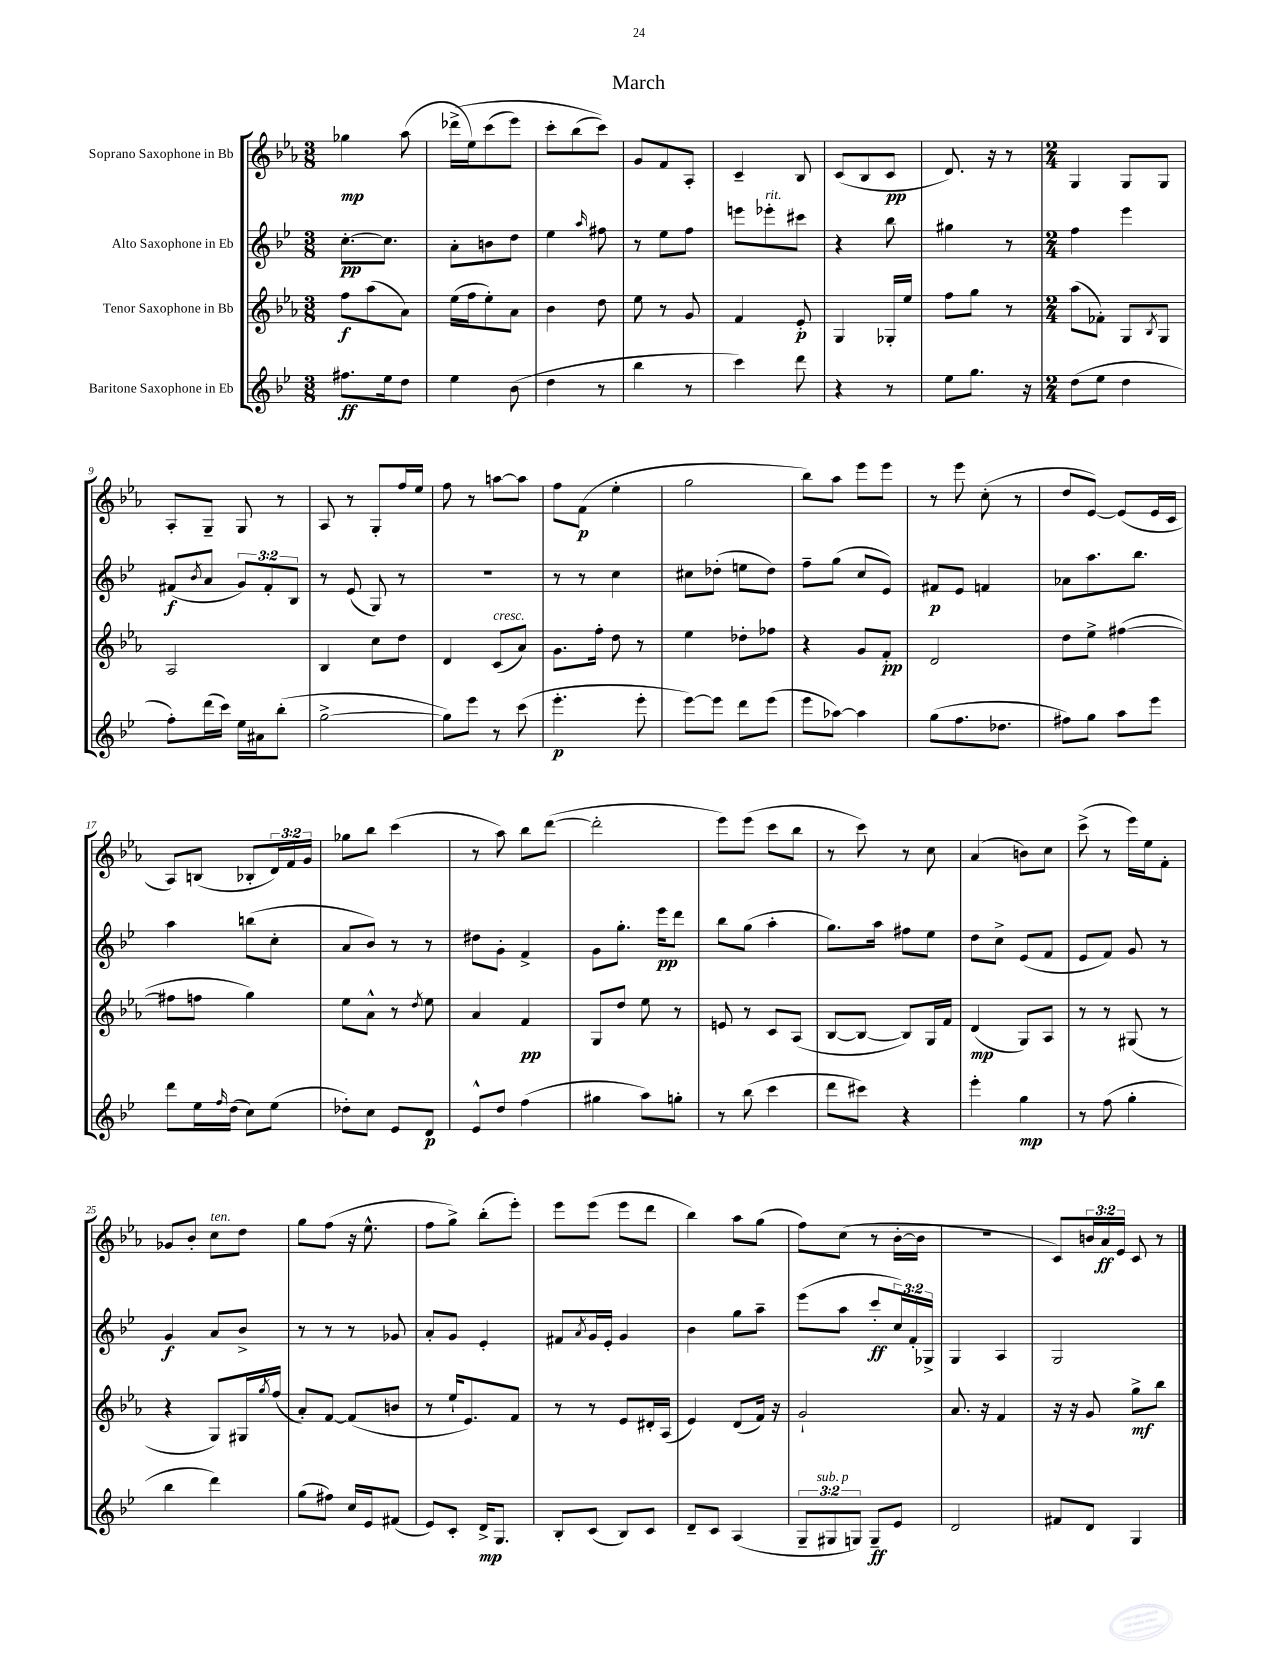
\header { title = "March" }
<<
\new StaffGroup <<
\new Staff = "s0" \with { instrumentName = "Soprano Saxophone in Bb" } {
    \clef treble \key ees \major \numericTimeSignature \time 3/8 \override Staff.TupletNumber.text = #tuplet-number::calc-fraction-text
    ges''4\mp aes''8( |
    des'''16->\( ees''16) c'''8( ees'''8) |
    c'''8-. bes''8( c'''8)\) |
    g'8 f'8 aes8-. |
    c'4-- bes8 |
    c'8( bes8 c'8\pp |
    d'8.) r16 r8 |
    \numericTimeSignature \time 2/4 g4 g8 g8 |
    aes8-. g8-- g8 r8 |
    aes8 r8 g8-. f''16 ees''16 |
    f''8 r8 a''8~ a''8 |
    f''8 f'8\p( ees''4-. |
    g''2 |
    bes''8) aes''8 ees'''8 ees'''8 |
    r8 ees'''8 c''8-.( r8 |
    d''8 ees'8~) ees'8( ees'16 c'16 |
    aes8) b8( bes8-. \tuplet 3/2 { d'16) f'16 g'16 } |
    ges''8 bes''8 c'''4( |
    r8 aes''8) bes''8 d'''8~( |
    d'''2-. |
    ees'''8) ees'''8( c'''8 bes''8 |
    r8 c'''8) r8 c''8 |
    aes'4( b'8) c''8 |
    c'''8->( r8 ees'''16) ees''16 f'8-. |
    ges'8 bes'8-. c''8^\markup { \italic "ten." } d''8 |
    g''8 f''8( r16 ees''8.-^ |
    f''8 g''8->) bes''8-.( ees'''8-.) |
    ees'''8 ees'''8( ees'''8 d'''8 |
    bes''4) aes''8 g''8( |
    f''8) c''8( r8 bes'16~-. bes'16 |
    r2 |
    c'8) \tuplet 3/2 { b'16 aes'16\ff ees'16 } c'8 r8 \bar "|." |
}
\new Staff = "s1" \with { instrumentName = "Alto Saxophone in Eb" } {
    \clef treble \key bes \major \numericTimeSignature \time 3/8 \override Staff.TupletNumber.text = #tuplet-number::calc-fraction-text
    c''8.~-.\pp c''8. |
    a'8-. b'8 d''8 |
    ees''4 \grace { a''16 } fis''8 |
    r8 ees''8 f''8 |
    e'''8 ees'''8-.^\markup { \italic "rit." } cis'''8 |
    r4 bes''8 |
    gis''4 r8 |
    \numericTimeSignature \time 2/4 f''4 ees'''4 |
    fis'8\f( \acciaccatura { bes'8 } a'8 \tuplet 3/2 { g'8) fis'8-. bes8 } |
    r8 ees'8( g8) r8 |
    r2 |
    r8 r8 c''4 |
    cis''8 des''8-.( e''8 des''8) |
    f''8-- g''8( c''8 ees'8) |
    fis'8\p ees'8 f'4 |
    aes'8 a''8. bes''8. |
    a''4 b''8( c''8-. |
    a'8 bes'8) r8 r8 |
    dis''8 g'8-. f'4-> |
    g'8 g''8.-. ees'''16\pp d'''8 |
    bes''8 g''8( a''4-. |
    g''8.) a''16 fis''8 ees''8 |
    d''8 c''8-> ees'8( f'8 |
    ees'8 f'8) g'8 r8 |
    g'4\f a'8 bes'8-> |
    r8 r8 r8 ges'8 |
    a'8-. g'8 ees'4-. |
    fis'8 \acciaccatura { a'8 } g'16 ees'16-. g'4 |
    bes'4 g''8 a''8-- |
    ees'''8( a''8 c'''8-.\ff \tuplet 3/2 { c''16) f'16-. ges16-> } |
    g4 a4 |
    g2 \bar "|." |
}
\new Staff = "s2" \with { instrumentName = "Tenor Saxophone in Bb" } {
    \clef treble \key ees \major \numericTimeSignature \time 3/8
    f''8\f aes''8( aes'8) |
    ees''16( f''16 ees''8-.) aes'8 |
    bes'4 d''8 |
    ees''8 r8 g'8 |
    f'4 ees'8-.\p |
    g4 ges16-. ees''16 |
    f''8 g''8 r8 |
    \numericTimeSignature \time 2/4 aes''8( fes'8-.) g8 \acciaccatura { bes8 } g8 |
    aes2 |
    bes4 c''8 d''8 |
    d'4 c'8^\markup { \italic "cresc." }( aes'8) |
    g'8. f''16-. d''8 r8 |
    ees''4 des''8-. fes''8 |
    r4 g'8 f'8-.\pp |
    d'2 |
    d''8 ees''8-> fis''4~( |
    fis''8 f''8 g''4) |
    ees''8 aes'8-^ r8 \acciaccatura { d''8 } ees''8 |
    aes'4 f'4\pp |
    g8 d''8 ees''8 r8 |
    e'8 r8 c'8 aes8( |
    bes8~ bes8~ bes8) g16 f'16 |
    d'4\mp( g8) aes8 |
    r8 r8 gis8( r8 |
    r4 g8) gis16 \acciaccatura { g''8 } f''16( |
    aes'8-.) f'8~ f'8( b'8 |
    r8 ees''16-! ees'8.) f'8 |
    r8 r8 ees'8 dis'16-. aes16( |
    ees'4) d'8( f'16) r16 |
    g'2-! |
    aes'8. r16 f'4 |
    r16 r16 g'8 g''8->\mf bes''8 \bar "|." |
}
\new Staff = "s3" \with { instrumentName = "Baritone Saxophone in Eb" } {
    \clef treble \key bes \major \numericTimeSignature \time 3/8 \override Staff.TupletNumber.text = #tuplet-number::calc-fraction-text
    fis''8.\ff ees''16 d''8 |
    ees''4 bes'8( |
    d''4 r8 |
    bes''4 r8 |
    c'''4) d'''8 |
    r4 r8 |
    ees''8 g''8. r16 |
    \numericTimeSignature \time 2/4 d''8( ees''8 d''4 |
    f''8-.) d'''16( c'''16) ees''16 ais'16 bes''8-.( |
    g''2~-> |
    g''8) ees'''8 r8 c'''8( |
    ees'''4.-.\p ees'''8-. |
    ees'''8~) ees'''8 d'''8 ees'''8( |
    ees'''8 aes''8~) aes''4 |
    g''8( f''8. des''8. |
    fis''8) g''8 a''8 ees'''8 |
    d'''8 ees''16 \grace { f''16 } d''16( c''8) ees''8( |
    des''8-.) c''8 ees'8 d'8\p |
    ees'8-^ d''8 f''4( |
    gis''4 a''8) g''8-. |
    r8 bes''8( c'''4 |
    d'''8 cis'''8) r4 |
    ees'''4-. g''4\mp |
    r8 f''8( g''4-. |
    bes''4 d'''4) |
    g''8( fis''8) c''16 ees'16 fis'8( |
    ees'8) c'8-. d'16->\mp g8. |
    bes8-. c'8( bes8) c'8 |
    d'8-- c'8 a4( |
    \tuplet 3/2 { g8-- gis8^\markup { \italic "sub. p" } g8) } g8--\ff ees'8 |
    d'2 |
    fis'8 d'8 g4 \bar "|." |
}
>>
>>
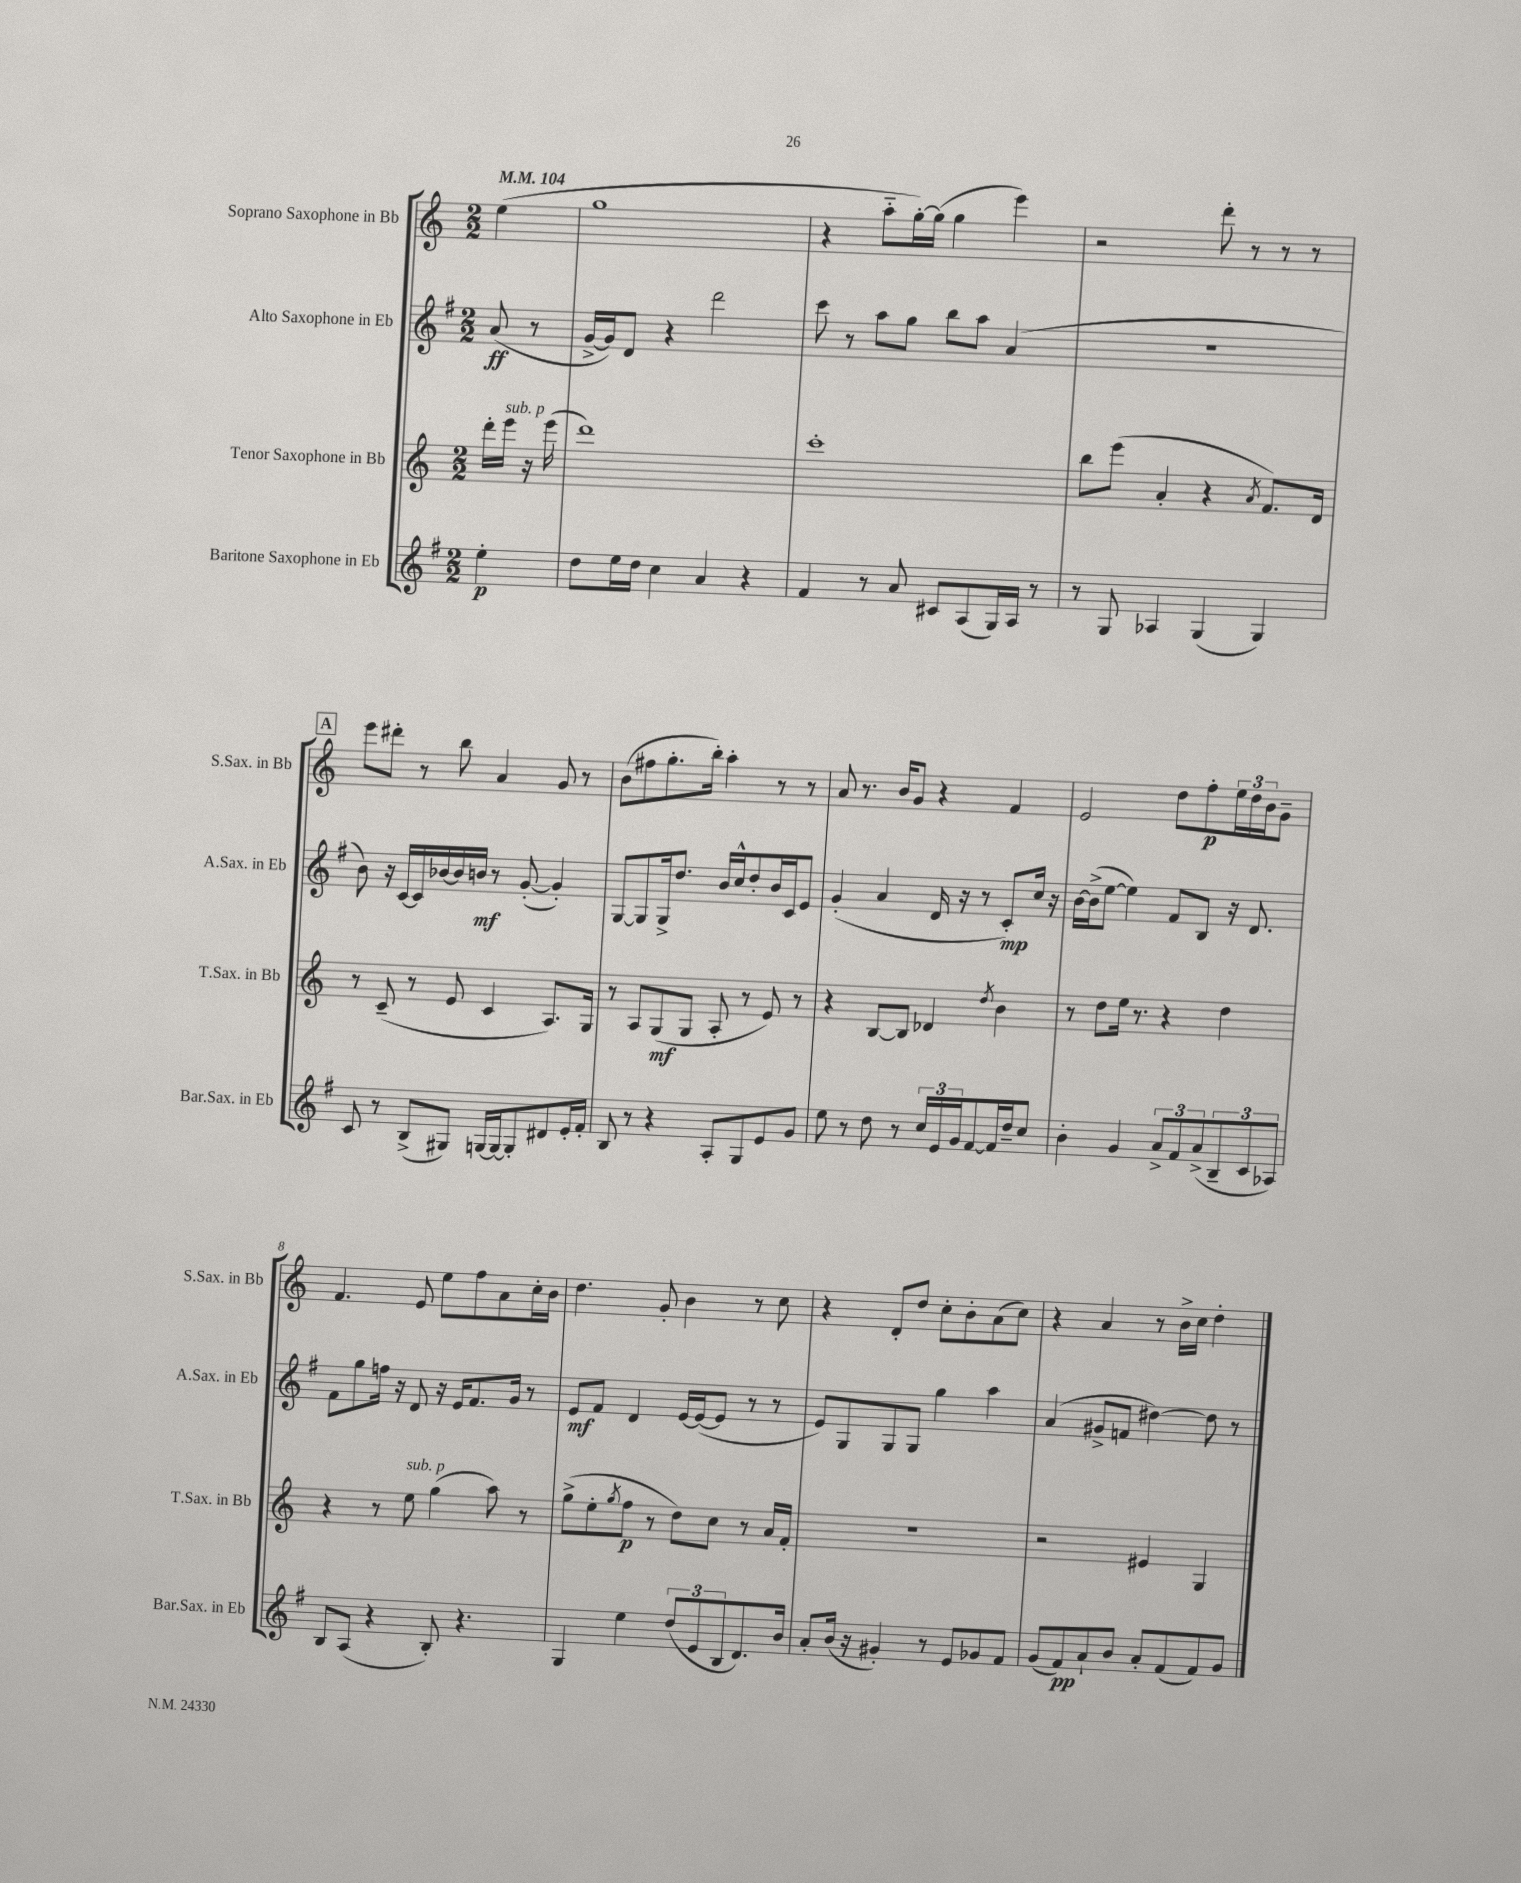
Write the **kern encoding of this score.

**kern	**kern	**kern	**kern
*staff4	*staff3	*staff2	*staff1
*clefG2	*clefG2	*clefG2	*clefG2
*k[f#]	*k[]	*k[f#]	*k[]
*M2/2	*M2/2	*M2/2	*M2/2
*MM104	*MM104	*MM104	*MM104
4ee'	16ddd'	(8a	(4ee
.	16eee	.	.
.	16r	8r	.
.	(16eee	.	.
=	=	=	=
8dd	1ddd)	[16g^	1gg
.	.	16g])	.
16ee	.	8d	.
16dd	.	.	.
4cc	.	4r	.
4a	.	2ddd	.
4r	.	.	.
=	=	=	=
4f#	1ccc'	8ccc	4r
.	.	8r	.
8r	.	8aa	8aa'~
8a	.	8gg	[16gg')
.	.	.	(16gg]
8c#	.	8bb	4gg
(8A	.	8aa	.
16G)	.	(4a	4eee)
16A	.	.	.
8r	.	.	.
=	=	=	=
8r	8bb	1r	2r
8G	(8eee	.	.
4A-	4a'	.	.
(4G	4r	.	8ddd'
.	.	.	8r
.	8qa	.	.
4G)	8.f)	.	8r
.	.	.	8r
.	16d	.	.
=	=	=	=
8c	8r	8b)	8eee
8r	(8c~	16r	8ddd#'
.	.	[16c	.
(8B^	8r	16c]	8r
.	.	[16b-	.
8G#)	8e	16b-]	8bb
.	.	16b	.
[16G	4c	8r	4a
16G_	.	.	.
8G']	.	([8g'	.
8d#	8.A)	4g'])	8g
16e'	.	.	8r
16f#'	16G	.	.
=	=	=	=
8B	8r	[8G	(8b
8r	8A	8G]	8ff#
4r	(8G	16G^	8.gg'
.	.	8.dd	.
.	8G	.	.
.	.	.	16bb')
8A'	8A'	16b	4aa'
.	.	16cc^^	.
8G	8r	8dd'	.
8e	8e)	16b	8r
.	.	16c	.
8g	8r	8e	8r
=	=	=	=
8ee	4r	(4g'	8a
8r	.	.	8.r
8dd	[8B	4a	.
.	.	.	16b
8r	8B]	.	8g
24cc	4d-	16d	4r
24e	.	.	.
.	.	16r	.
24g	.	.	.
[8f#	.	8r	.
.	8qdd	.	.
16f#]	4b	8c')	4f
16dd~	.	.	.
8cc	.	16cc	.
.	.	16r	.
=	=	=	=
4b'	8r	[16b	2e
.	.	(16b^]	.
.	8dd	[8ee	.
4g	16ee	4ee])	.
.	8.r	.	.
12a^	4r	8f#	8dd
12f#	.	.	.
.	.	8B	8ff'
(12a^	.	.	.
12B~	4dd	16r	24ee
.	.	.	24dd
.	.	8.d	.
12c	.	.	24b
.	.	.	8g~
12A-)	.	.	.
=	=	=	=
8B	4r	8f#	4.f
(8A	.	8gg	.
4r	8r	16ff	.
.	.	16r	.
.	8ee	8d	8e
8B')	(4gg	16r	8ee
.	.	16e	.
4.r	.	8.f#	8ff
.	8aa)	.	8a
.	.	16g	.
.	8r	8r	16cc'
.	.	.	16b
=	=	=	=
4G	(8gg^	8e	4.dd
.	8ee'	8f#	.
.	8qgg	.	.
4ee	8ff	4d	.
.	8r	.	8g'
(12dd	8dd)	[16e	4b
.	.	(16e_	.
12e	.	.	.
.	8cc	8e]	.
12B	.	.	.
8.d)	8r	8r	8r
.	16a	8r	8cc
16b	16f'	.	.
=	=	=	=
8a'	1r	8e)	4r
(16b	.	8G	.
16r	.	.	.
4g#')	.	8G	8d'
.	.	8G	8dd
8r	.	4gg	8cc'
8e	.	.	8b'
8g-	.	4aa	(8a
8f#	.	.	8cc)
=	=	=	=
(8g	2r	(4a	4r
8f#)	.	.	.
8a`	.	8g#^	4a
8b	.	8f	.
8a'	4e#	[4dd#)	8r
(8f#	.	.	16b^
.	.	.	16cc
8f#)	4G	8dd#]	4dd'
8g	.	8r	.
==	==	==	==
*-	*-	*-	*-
++++++
*Required task:*
Please format the records as a numbered list, from the start of the records through the line containing "ees'''8) ees'''8( c'''8 bes''8 |", with that line included. Leave out blank lines and the pictures.

*Complete answer:*
1. \header { title = "March" }
2. <<
3. \new StaffGroup <<
4. \new Staff = "s0" \with { instrumentName = "Soprano Saxophone in Bb" } {
5.     \clef treble \key ees \major \numericTimeSignature \time 3/8 \override Staff.TupletNumber.text = #tuplet-number::calc-fraction-text
6.     ges''4\mp aes''8( |
7.     des'''16->\( ees''16) c'''8( ees'''8) |
8.     c'''8-. bes''8( c'''8)\) |
9.     g'8 f'8 aes8-. |
10.     c'4-- bes8 |
11.     c'8( bes8 c'8\pp |
12.     d'8.) r16 r8 |
13.     \numericTimeSignature \time 2/4 g4 g8 g8 |
14.     aes8-. g8-- g8 r8 |
15.     aes8 r8 g8-. f''16 ees''16 |
16.     f''8 r8 a''8~ a''8 |
17.     f''8 f'8\p( ees''4-. |
18.     g''2 |
19.     bes''8) aes''8 ees'''8 ees'''8 |
20.     r8 ees'''8 c''8-.( r8 |
21.     d''8 ees'8~) ees'8( ees'16 c'16 |
22.     aes8) b8( bes8-. \tuplet 3/2 { d'16) f'16 g'16 } |
23.     ges''8 bes''8 c'''4( |
24.     r8 aes''8) bes''8 d'''8~( |
25.     d'''2-. |
26.     ees'''8) ees'''8( c'''8 bes''8 |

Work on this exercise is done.